- Given request
Report every line below that contains the word "none", copying each such line in full. Case counts.

- Records for the task

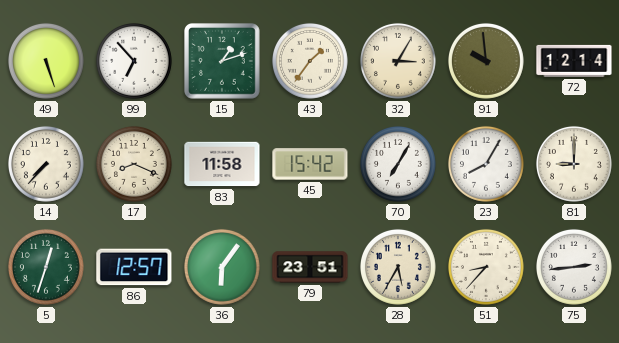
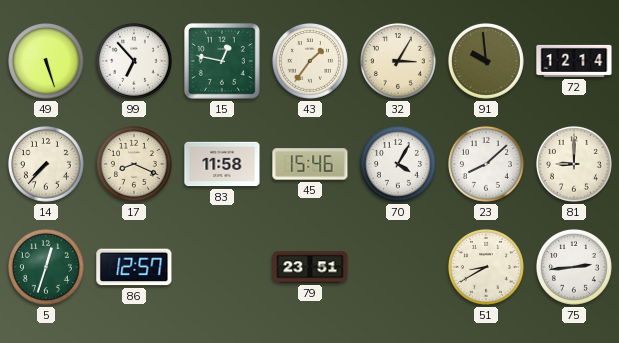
15: 1:12 -> 12:47
45: 15:42 -> 15:46
70: 7:05 -> 4:05
23: 8:05 -> 8:08
36: 6:06 -> none
28: 5:35 -> none
51: 8:37 -> 8:40
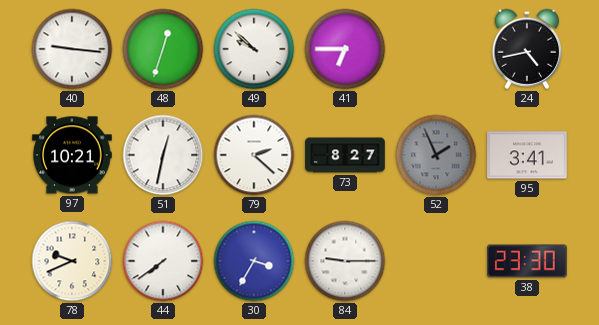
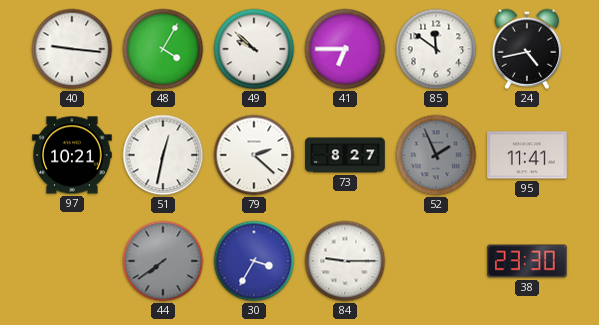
48: 12:33 -> 4:05
85: none -> 11:51
95: 3:41 -> 11:41
78: 9:41 -> none
44 dial: white -> grey
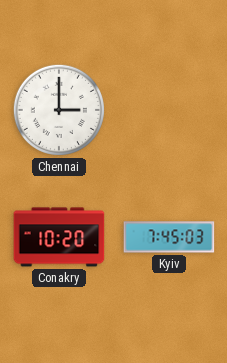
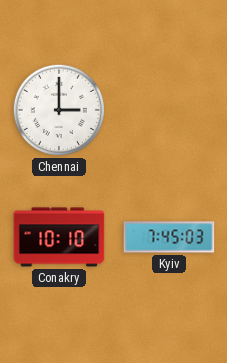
Conakry: 10:20 -> 10:10
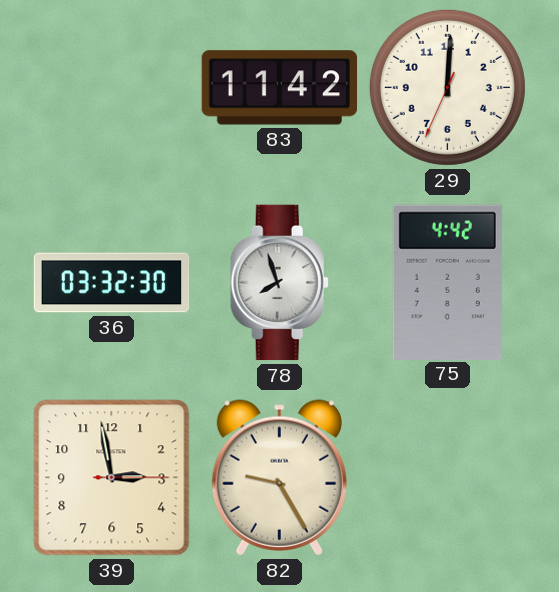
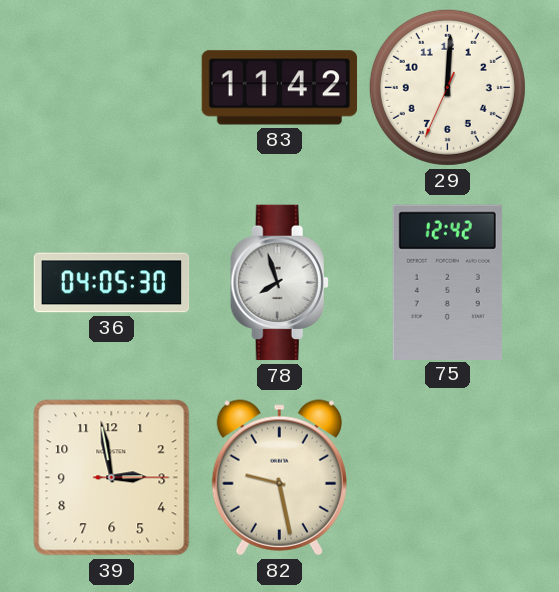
36: 03:32 -> 04:05
75: 4:42 -> 12:42
82: 9:25 -> 9:28
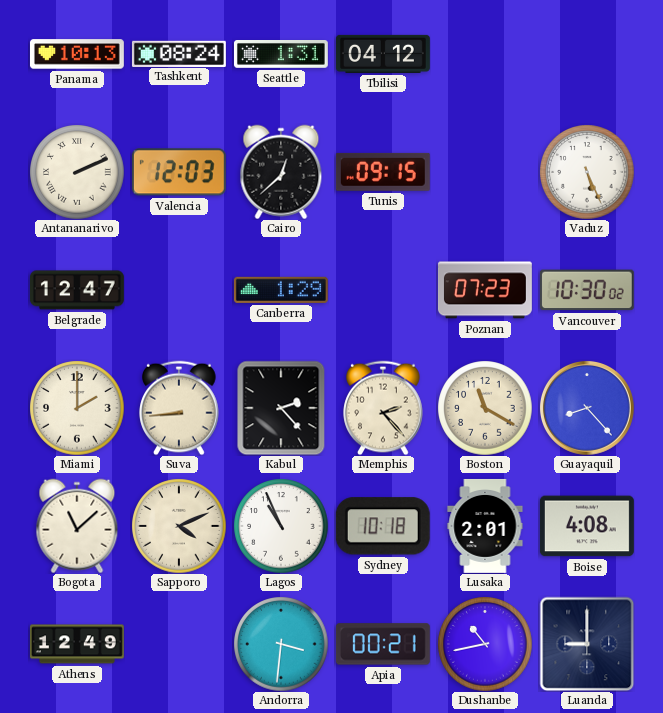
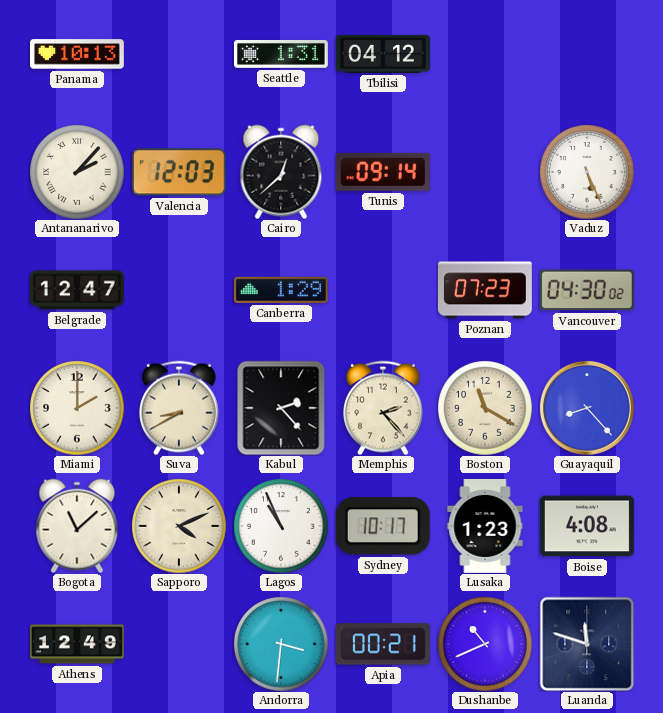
Tashkent: 08:24 -> none
Antananarivo: 2:11 -> 2:07
Tunis: 09:15 -> 09:14
Vancouver: 10:30 -> 04:30
Suva: 8:44 -> 8:40
Sydney: 10:18 -> 10:17
Lusaka: 2:01 -> 1:23
Dushanbe: 10:43 -> 10:41
Luanda: 9:00 -> 11:48
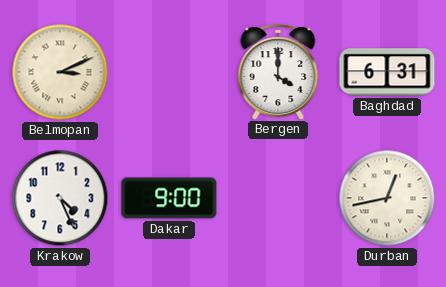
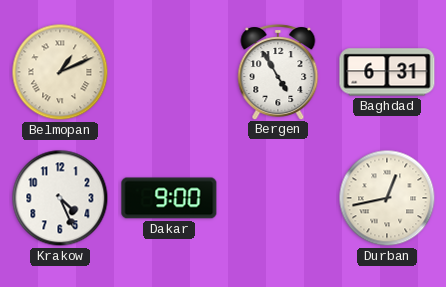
Belmopan: 3:11 -> 1:11
Bergen: 4:00 -> 4:55
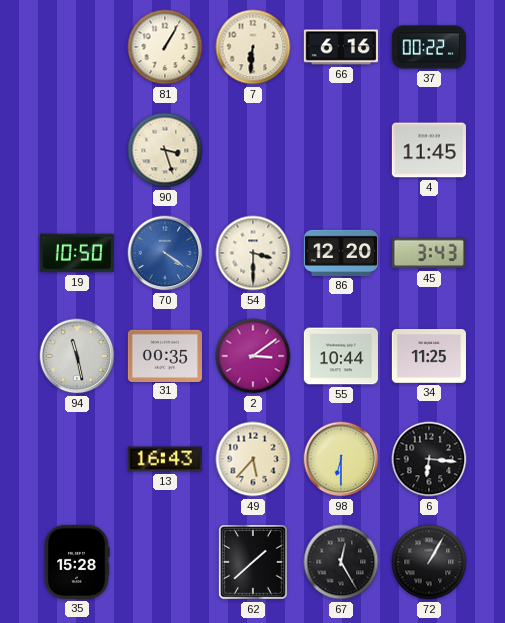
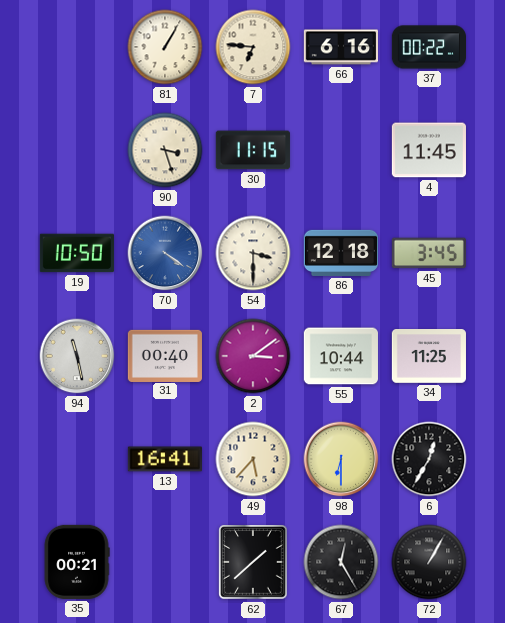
7: 6:31 -> 6:46
30: none -> 11:15
86: 12:20 -> 12:18
45: 3:43 -> 3:45
31: 00:35 -> 00:40
13: 16:43 -> 16:41
6: 6:16 -> 12:35
35: 15:28 -> 00:21
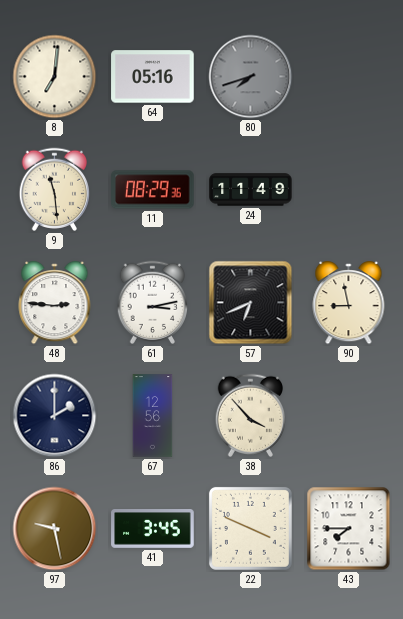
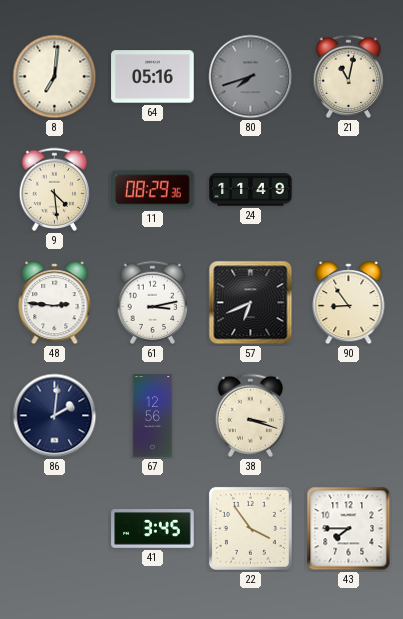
21: none -> 11:02
9: 11:29 -> 4:29
90: 8:58 -> 8:54
86: 2:00 -> 2:01
38: 3:53 -> 3:18
97: 9:28 -> none
22: 3:49 -> 3:54
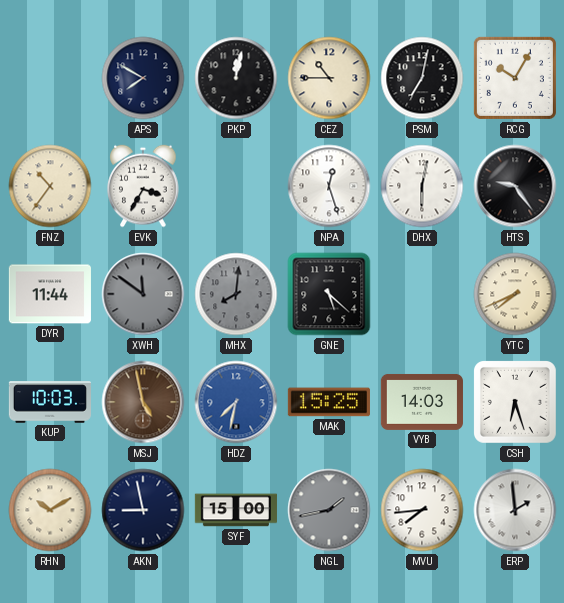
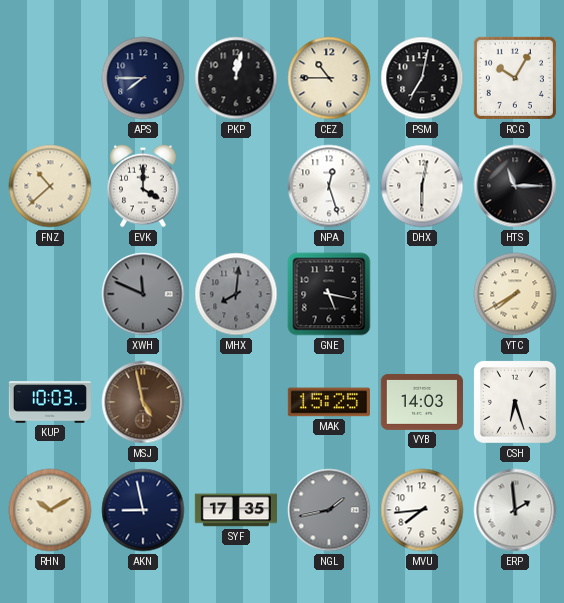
APS: 7:50 -> 7:45
FNZ: 10:36 -> 10:38
EVK: 3:35 -> 4:00
HTS: 9:24 -> 11:15
DYR: 11:44 -> none
XWH: 11:51 -> 11:49
GNE: 5:22 -> 5:17
YTC: 7:41 -> 7:40
HDZ: 7:32 -> none
SYF: 15:00 -> 17:35
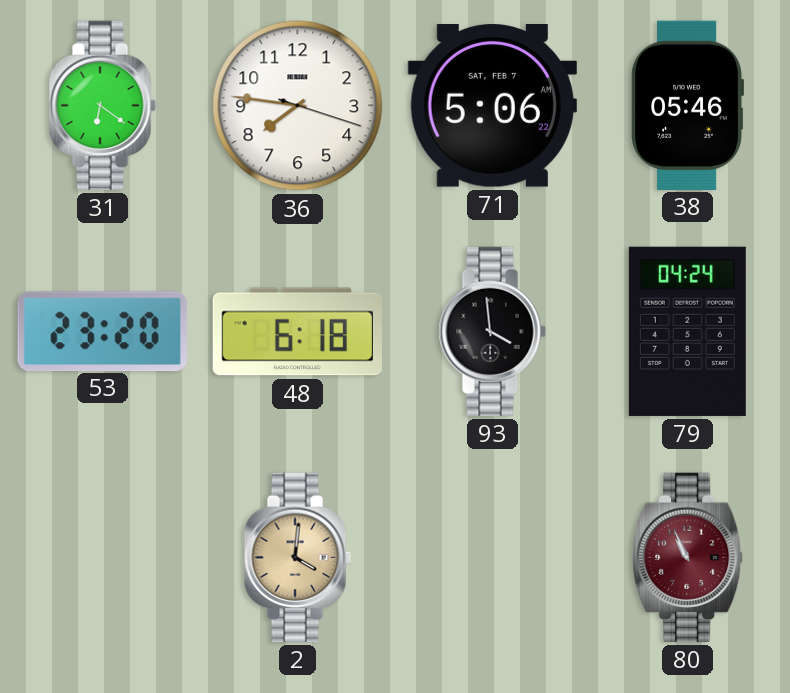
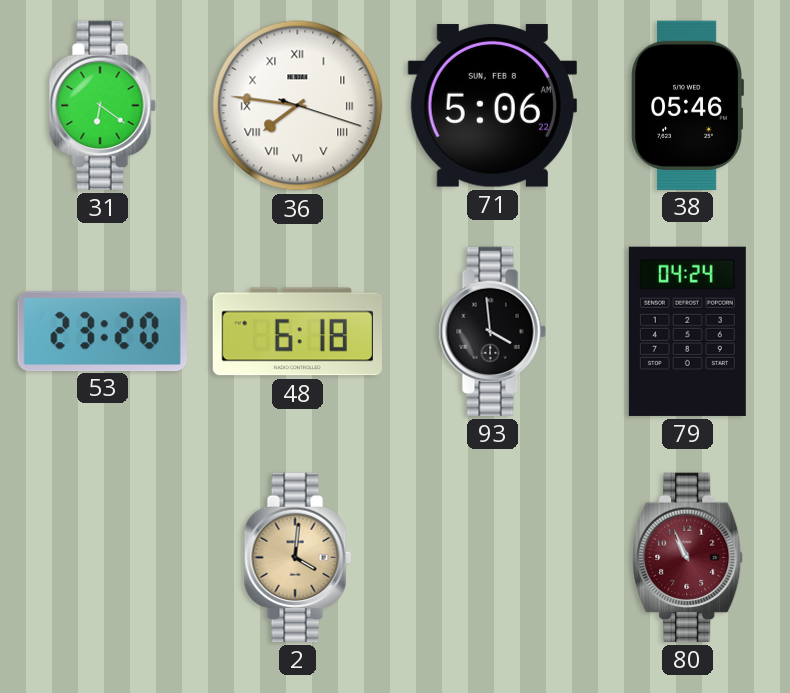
36 numerals: Arabic -> Roman
71 date: SAT, FEB 7 -> SUN, FEB 8
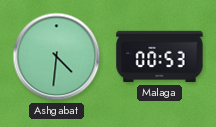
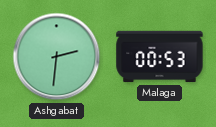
Ashgabat: 4:31 -> 2:31
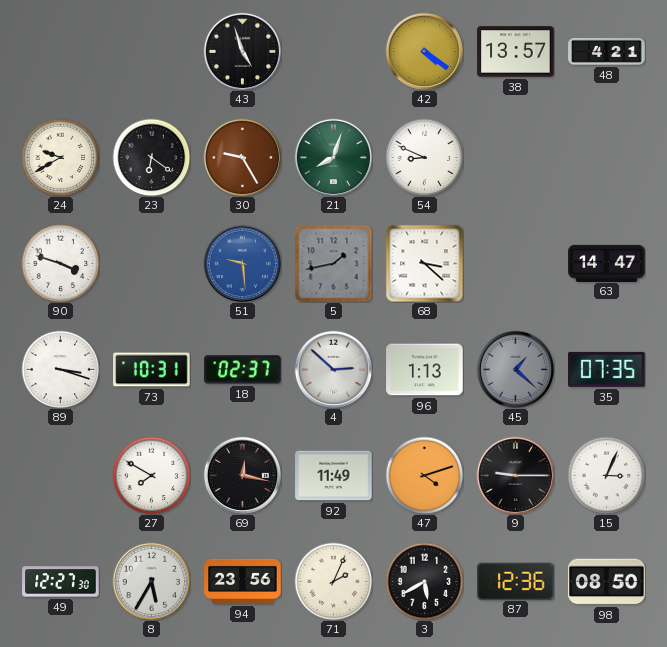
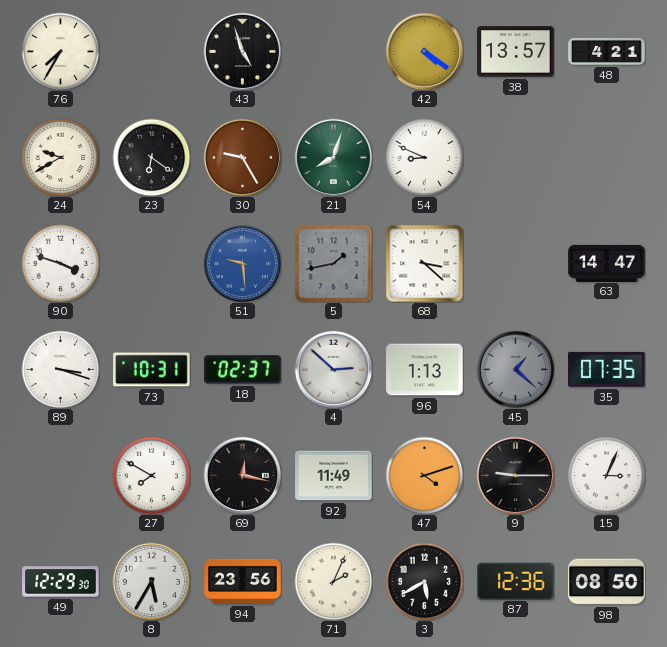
76: none -> 7:35
49: 12:27 -> 12:29
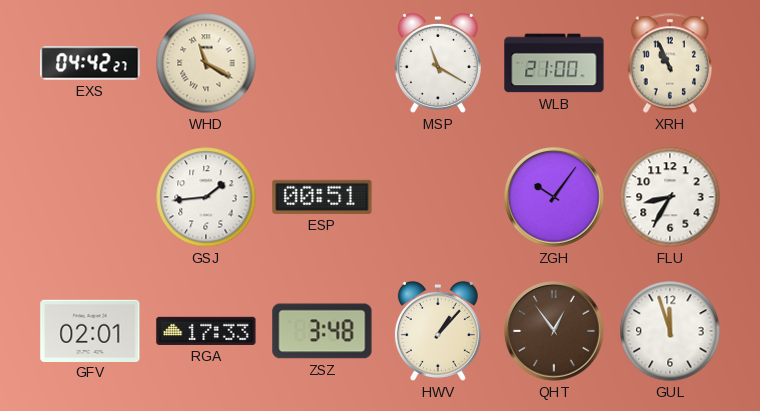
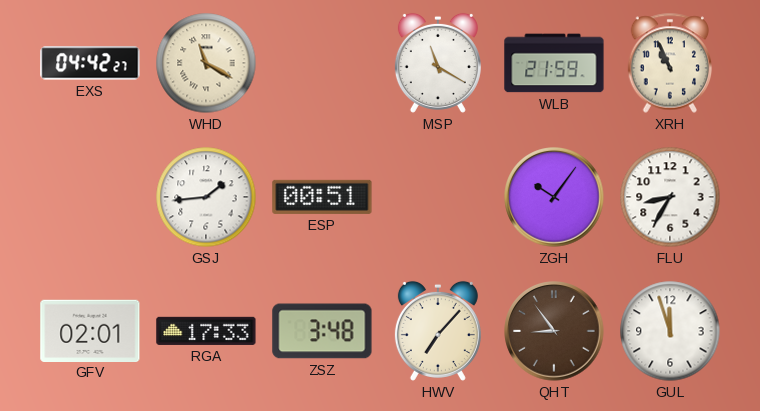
WLB: 21:00 -> 21:59
HWV: 1:07 -> 7:07
QHT: 12:54 -> 8:54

- Written answer
36: 6:06 -> none
28: 5:35 -> none
85: none -> 11:51
78: 9:41 -> none
Tashkent: 08:24 -> none
30: none -> 11:15
21: none -> 11:02
97: 9:28 -> none
DYR: 11:44 -> none
HDZ: 7:32 -> none
76: none -> 7:35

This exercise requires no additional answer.